**TASK GOAL**
Go through the listing below and repeat it exactly, omitting each picture.

**EXTRACTED RECORDS**
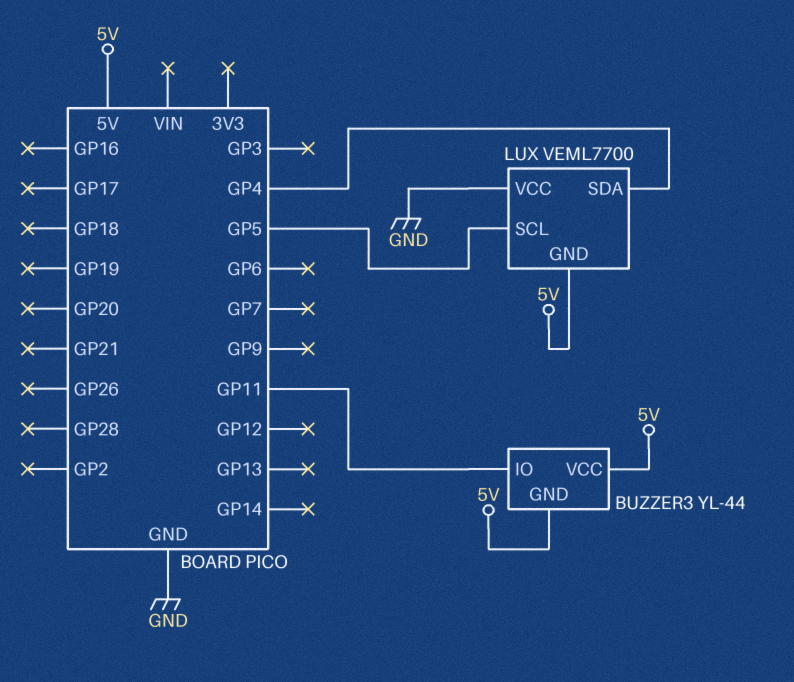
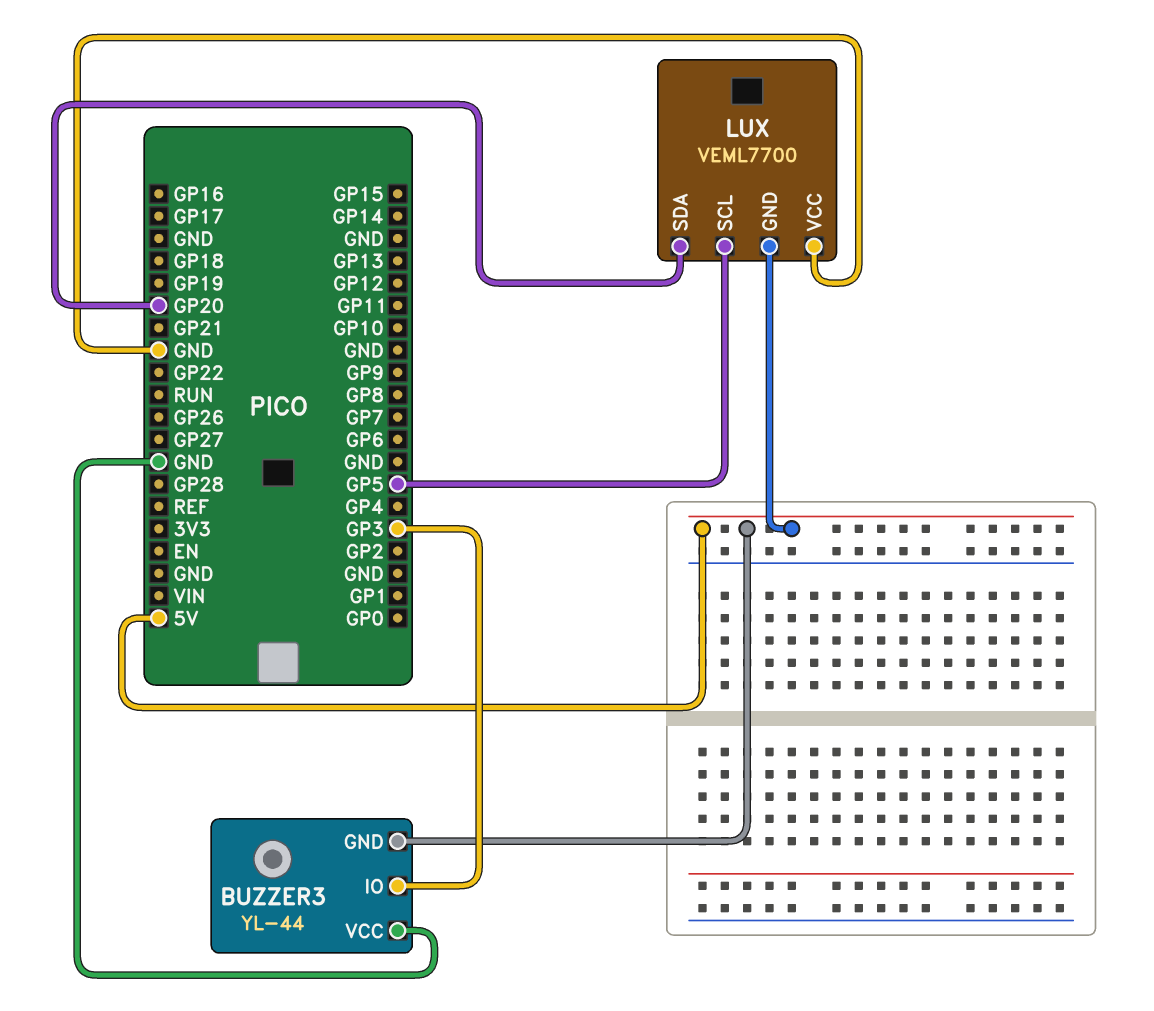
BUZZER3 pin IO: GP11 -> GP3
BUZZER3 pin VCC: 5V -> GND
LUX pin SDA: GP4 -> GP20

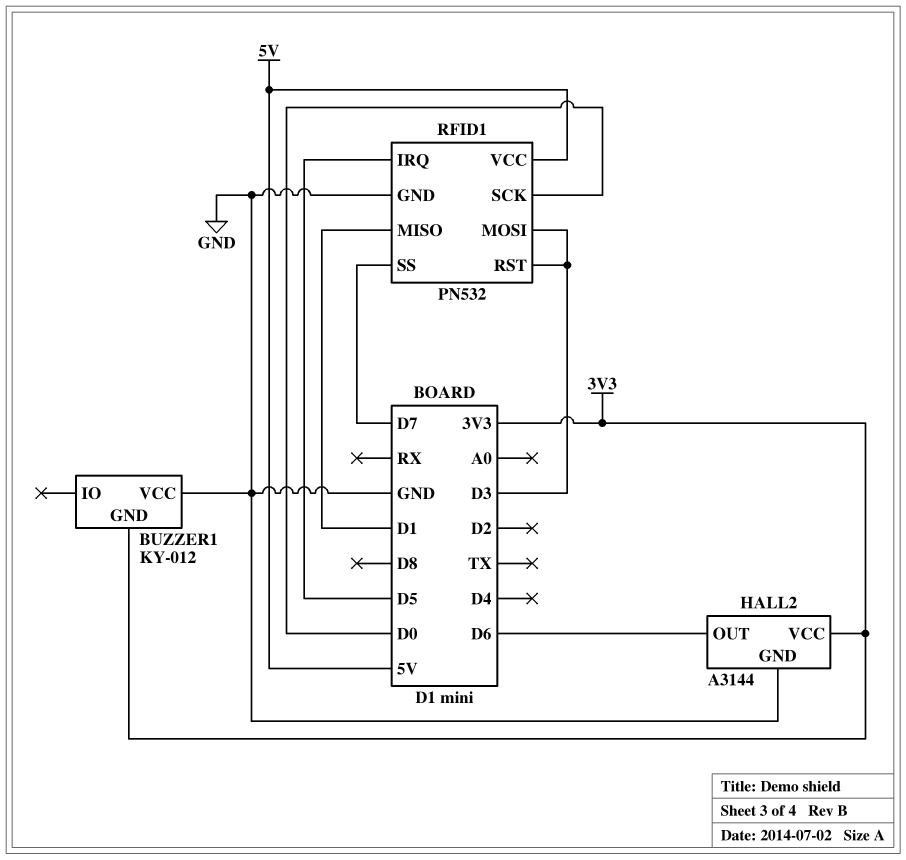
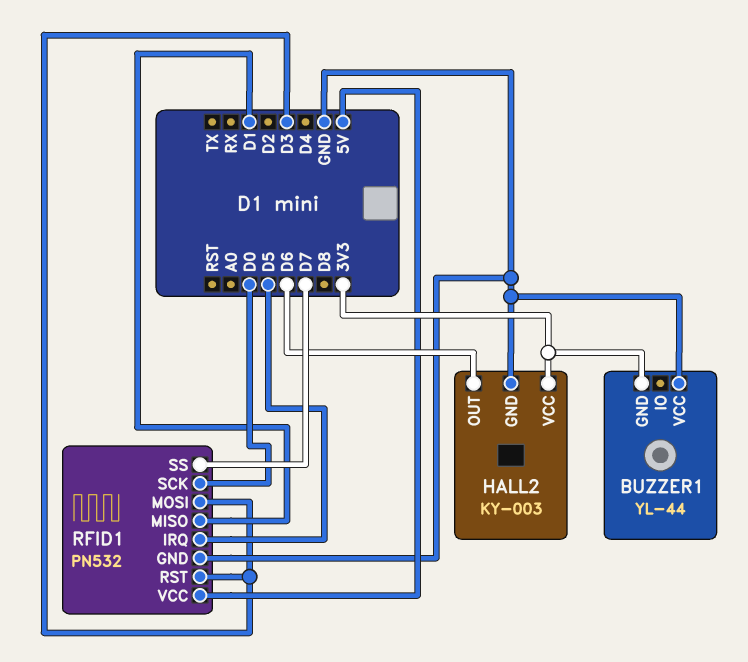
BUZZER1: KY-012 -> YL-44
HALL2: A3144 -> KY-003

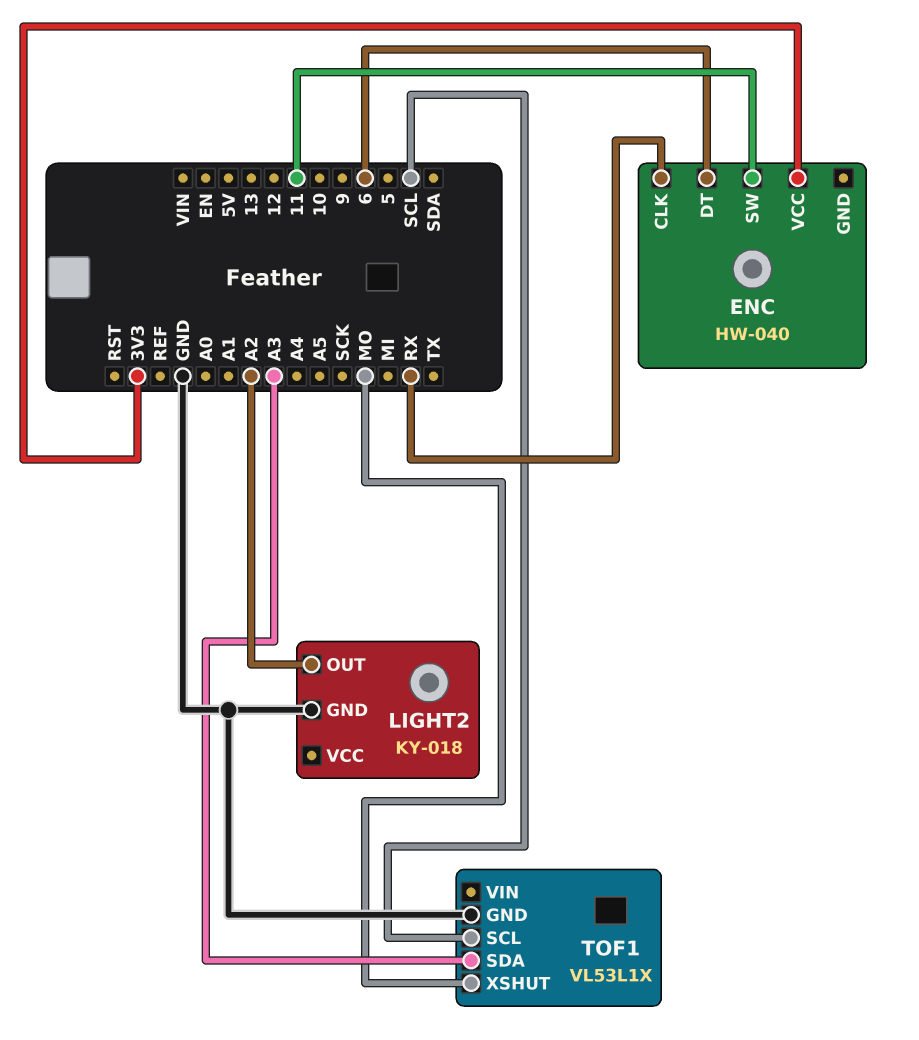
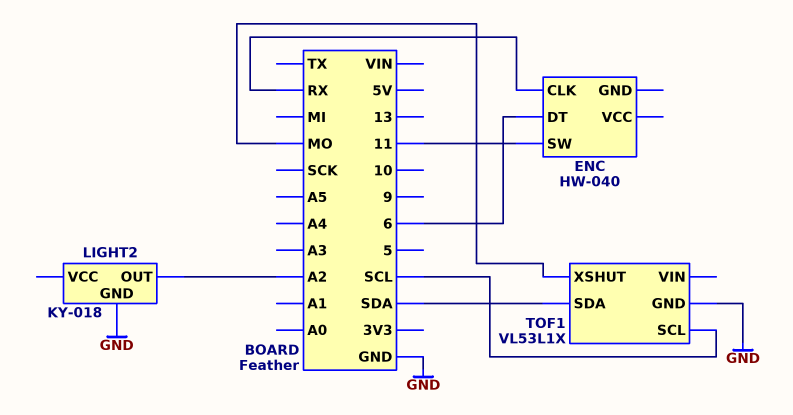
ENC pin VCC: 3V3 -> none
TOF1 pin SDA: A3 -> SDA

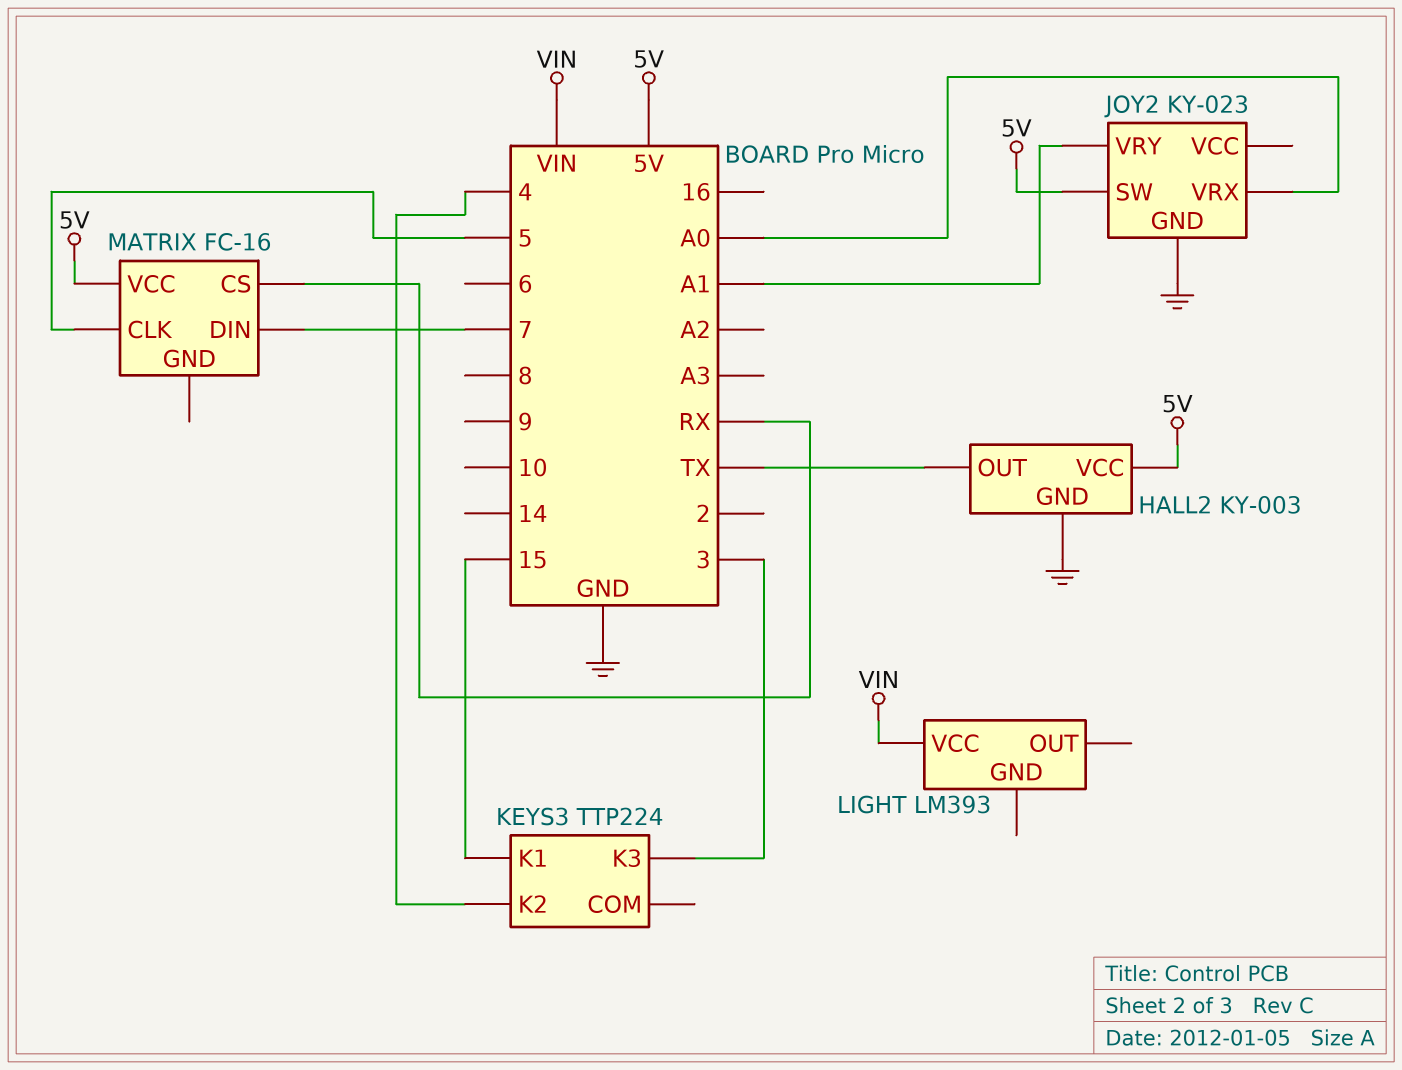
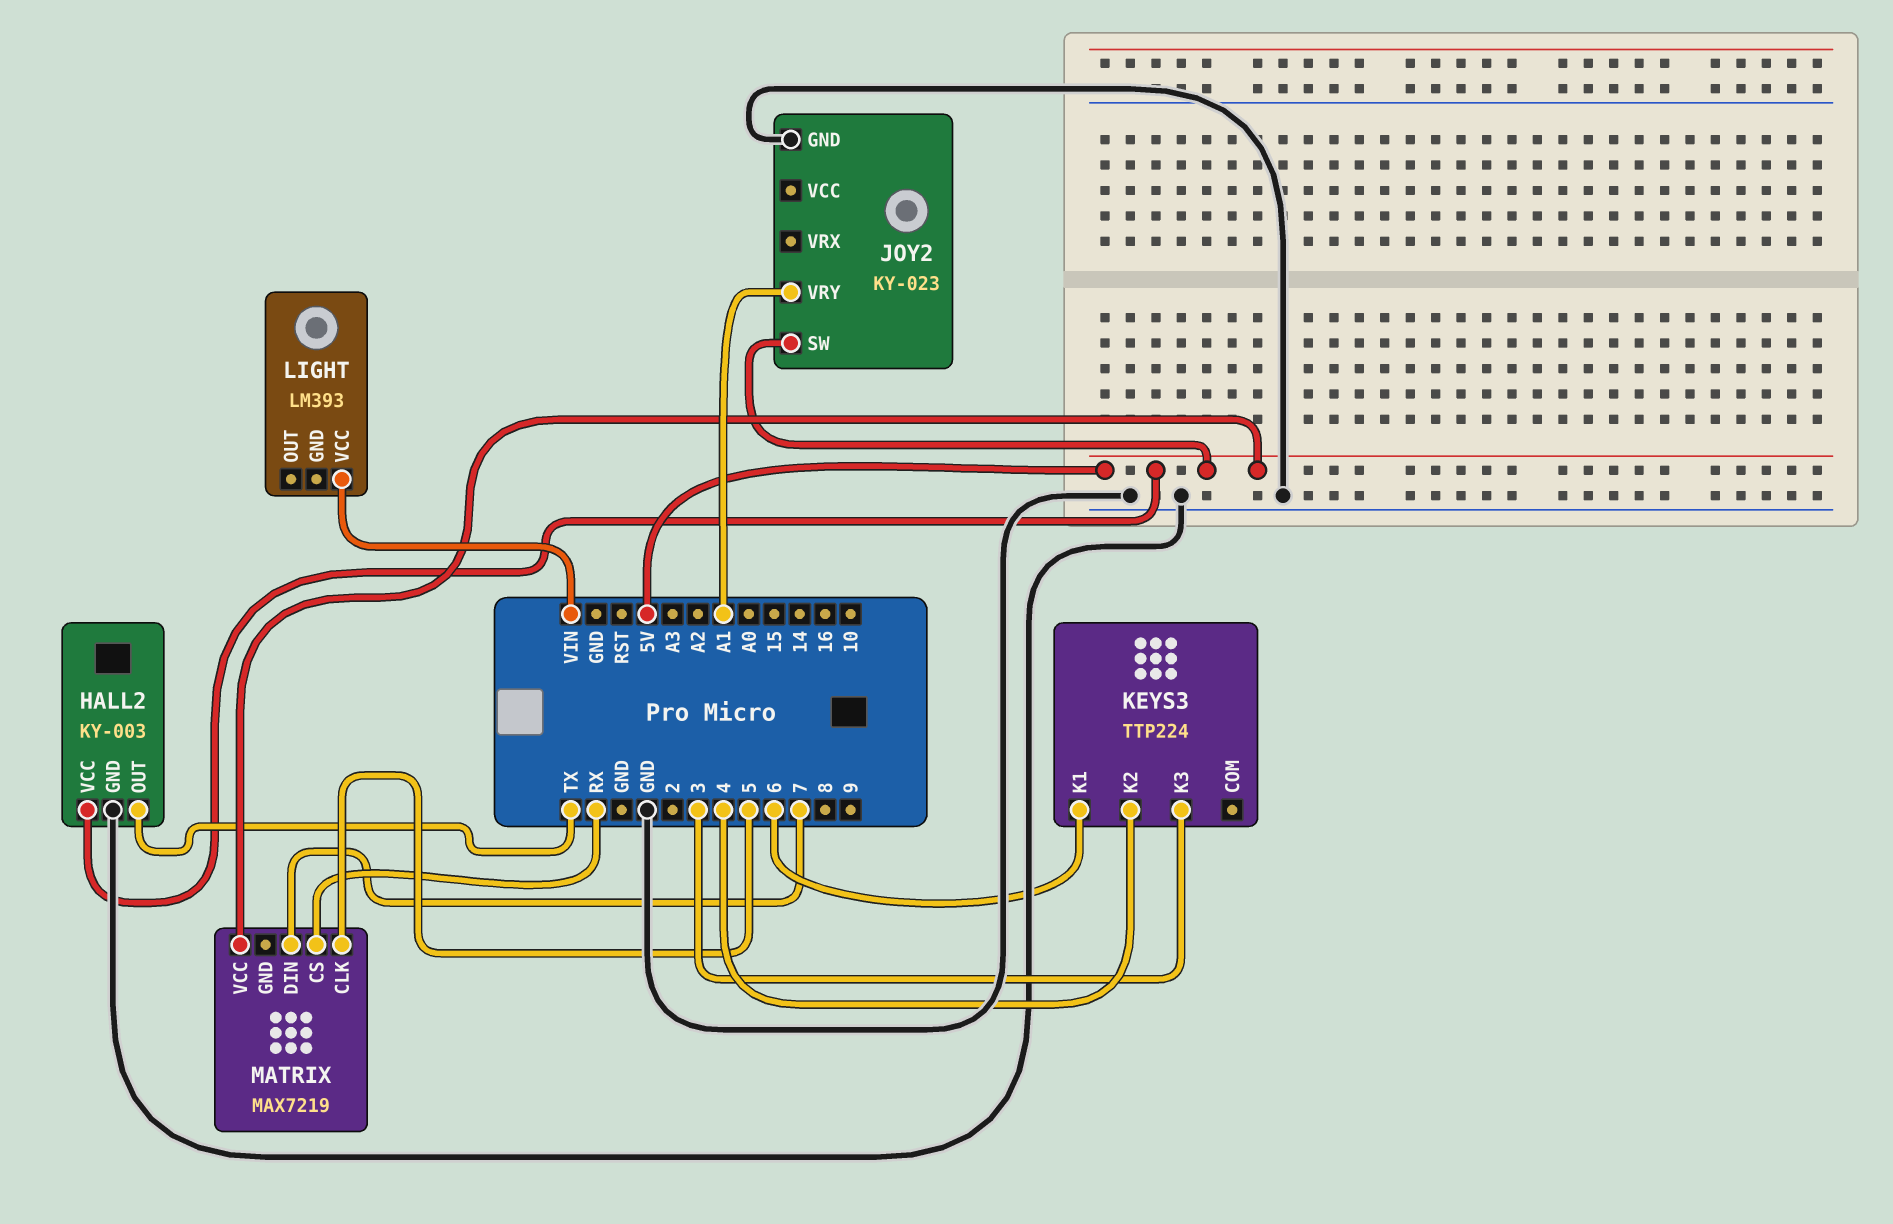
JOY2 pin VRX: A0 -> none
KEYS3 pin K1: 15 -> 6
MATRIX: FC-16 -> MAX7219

**WRITTEN RESPONSE**
BUZZER3 pin IO: GP11 -> GP3
BUZZER3 pin VCC: 5V -> GND
LUX pin SDA: GP4 -> GP20

BUZZER1: KY-012 -> YL-44
HALL2: A3144 -> KY-003

ENC pin VCC: 3V3 -> none
TOF1 pin SDA: A3 -> SDA

JOY2 pin VRX: A0 -> none
KEYS3 pin K1: 15 -> 6
MATRIX: FC-16 -> MAX7219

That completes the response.